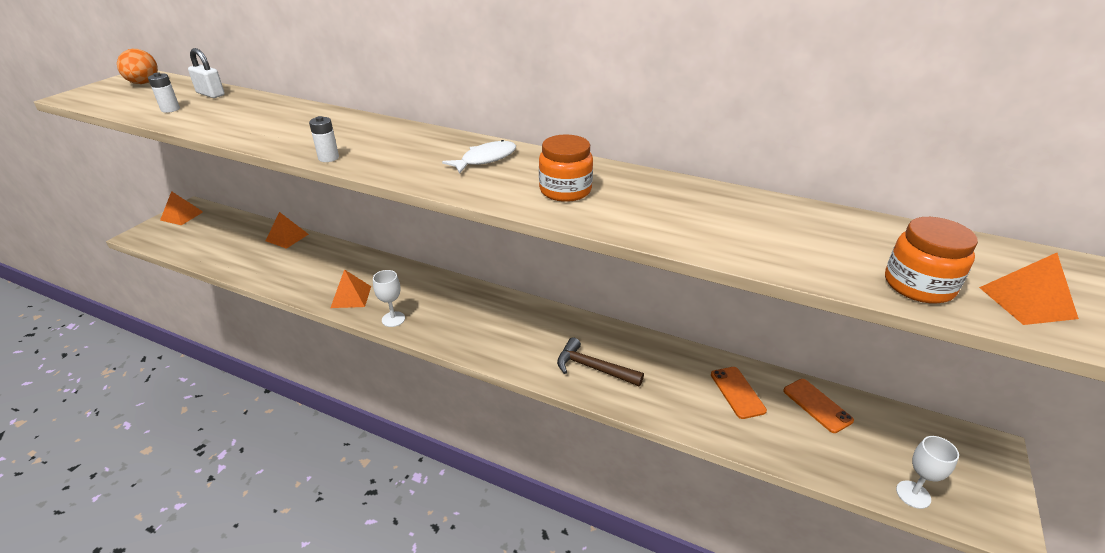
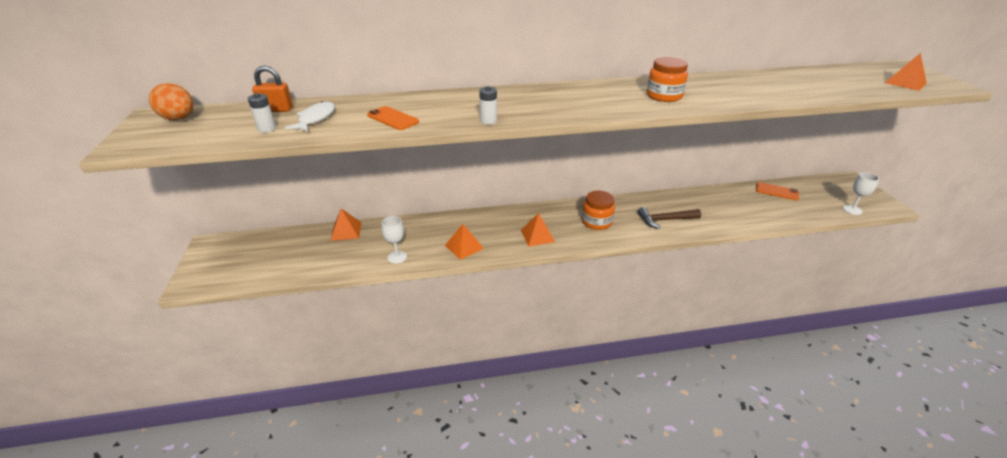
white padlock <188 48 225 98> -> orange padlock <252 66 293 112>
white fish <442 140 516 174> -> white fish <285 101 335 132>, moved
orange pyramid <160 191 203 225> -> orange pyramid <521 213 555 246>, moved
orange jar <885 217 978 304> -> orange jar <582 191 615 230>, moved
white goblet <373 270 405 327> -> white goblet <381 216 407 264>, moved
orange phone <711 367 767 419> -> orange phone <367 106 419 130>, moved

----------

- _What to do_
Nothing but the lines from the one with "orange jar <885" through the last line of the records above should be retyped, and those word for word.

- _Answer space_
orange jar <885 217 978 304> -> orange jar <582 191 615 230>, moved
white goblet <373 270 405 327> -> white goblet <381 216 407 264>, moved
orange phone <711 367 767 419> -> orange phone <367 106 419 130>, moved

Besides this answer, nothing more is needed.